-- Records provided follows --

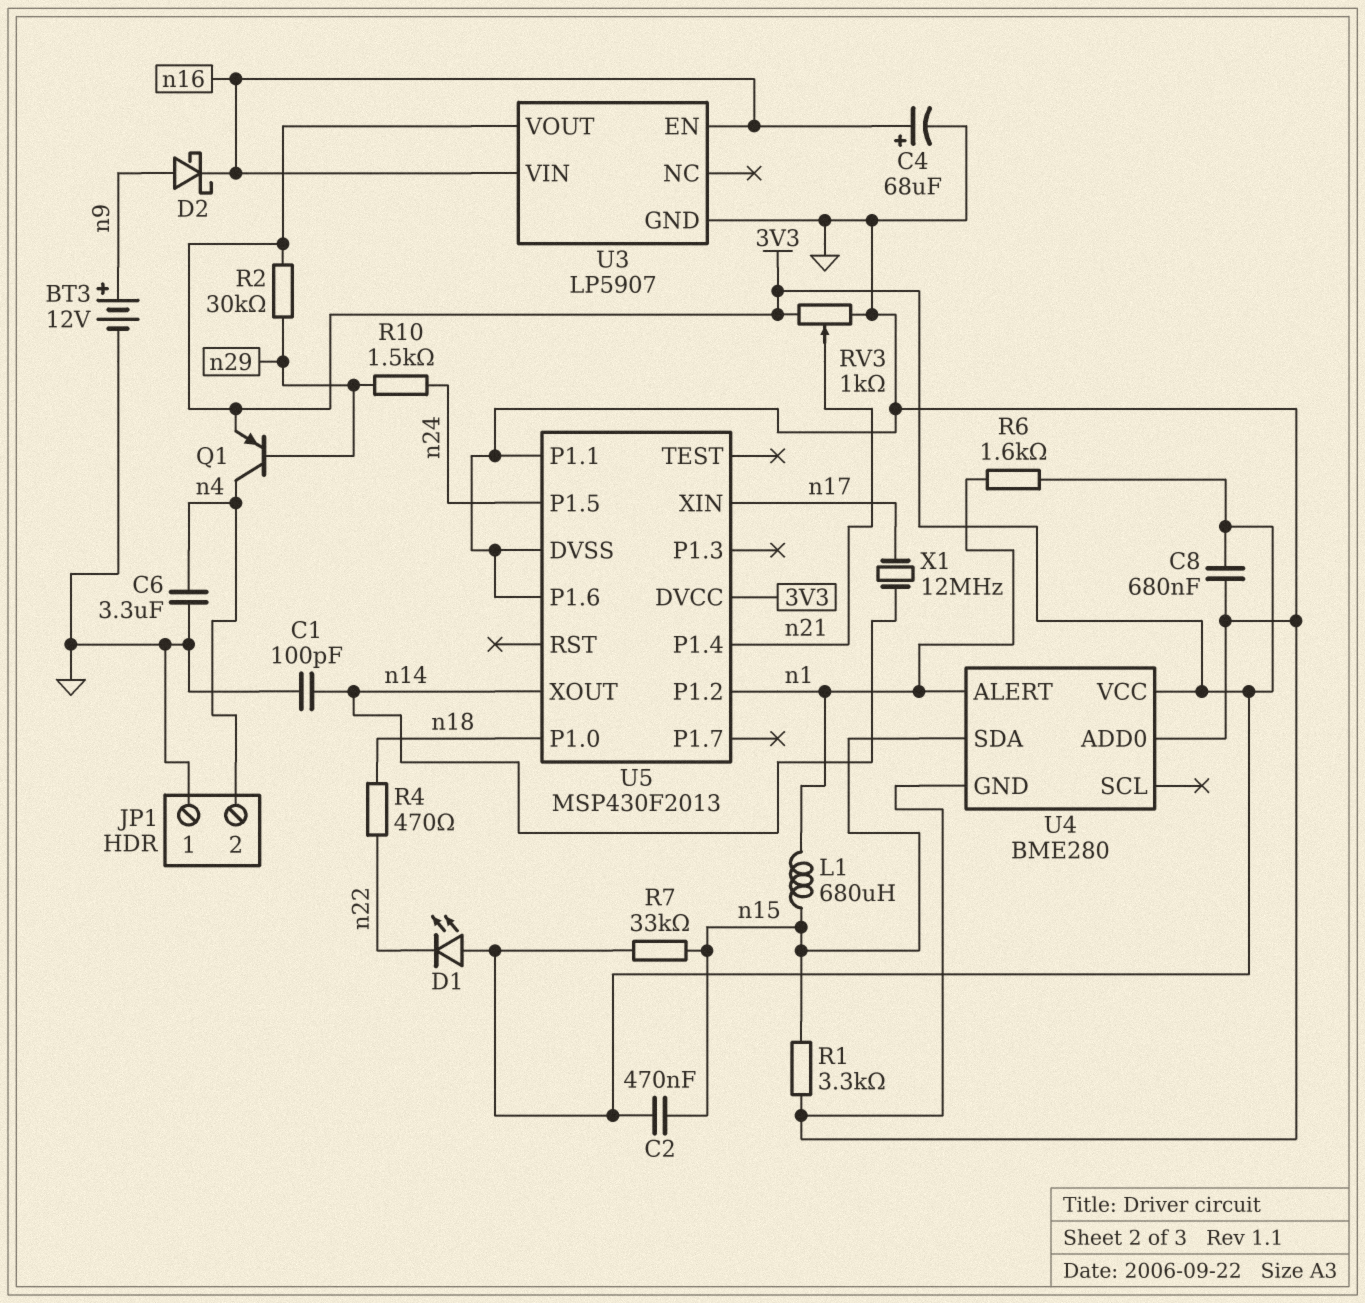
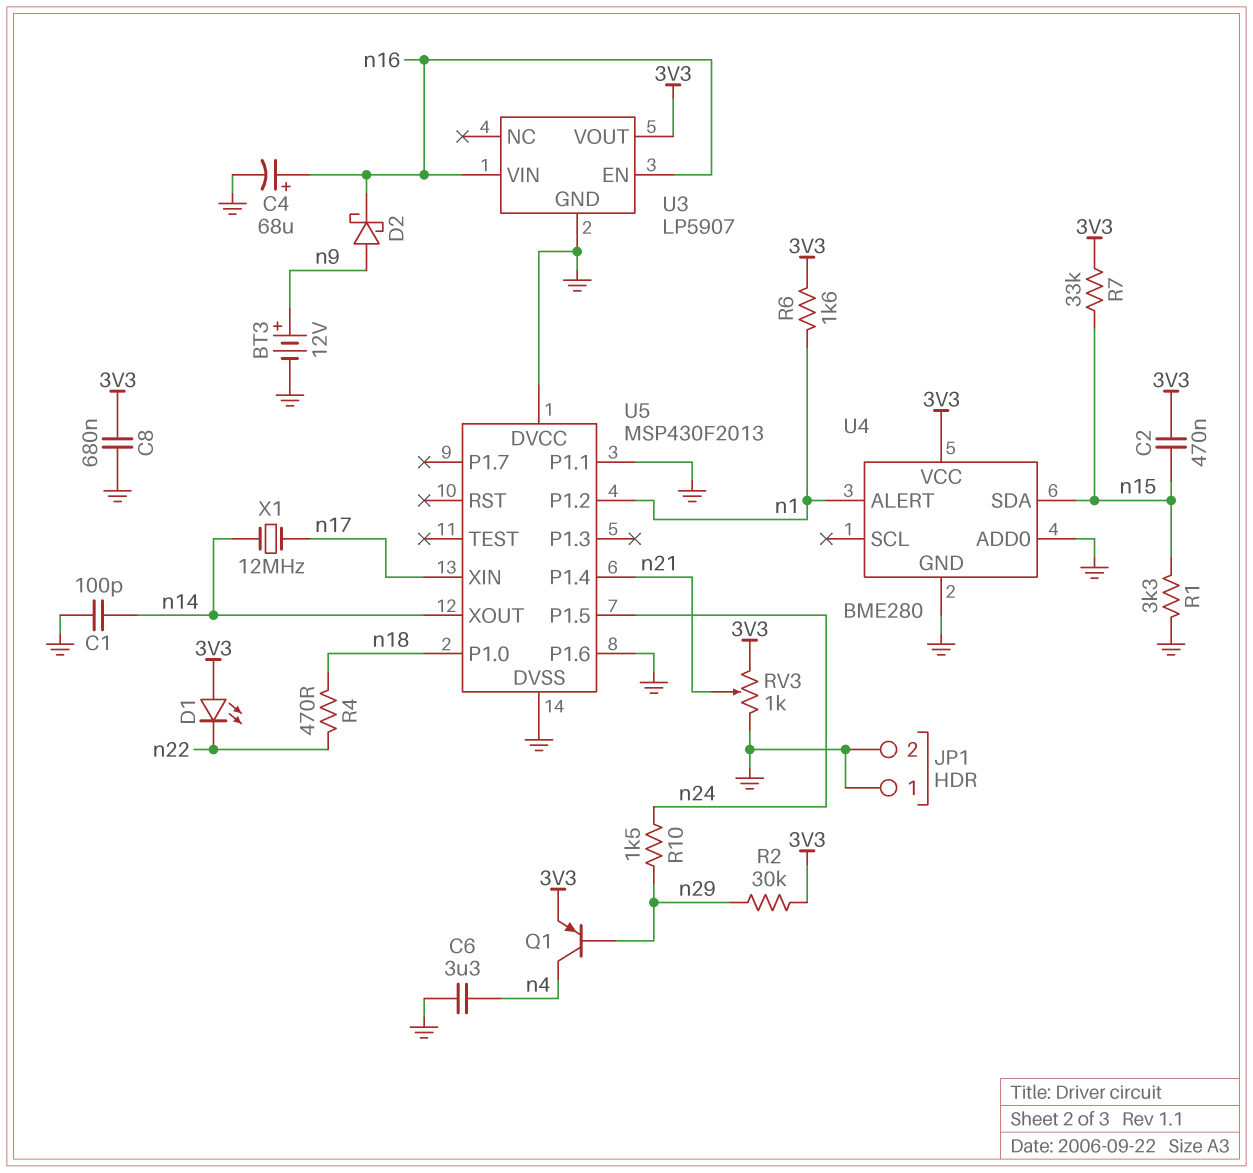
JP1 pin 2: n4 -> GND
L1: 680uH (n1, n15) -> none
U5 pin DVCC: 3V3 -> GND

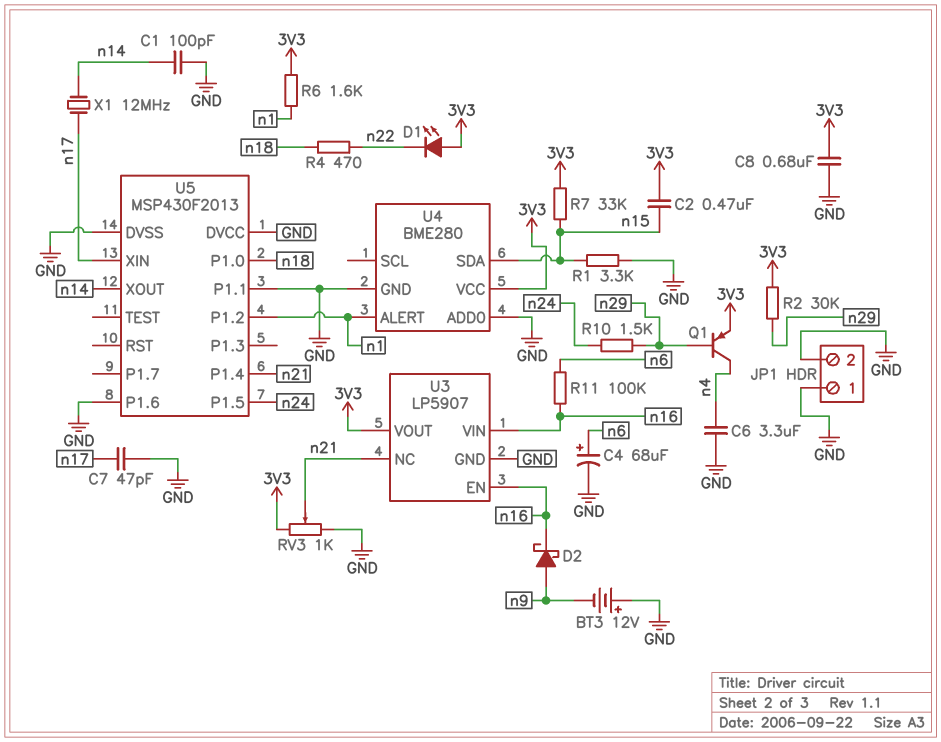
BT3: 12V (plus n9, minus GND) -> 12V (plus GND, minus n9)
C4: 68uF (plus n16, minus GND) -> 68uF (plus n6, minus GND)
C7: none -> 47pF (GND, n17)
R11: none -> 100k (n6, n16)
U3 pin NC: none -> n21

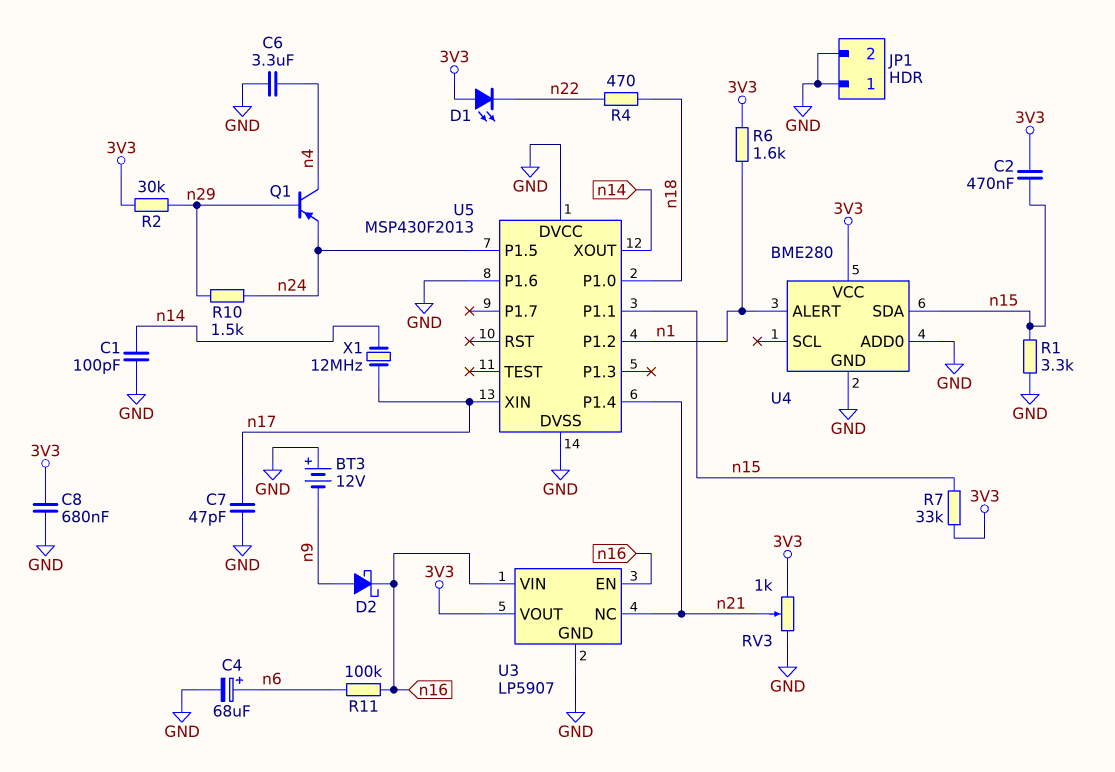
Q1: PNP (B n29, C n4, E 3V3) -> PNP (B n29, C n4, E n24)
U5 pin P1.1: GND -> n15

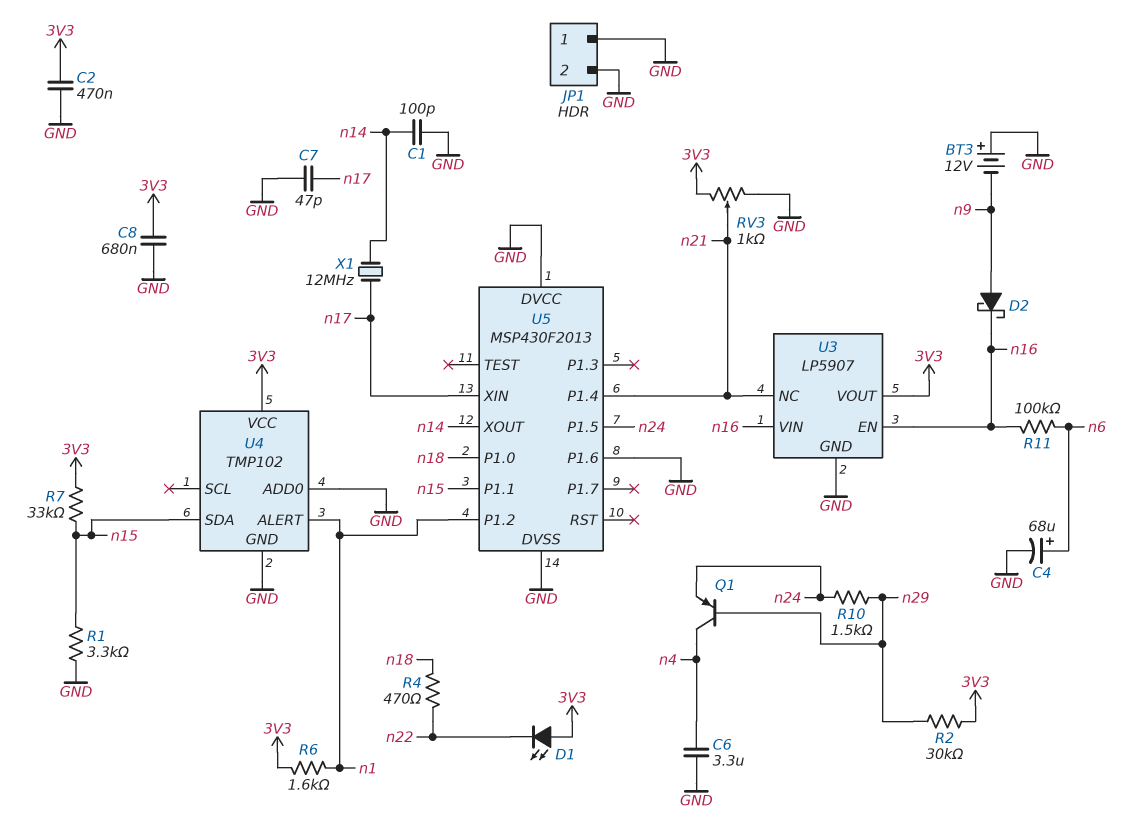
C2: 470nF (3V3, n15) -> 470nF (3V3, GND)
U4: BME280 -> TMP102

-- Records provided concluded --

The result is an exact copy of the lines from the one holding "R11: none -> 100k (n6, n16)" through the final line of the data above, both ends included, minus the pictures.

Result below
R11: none -> 100k (n6, n16)
U3 pin NC: none -> n21

Q1: PNP (B n29, C n4, E 3V3) -> PNP (B n29, C n4, E n24)
U5 pin P1.1: GND -> n15

C2: 470nF (3V3, n15) -> 470nF (3V3, GND)
U4: BME280 -> TMP102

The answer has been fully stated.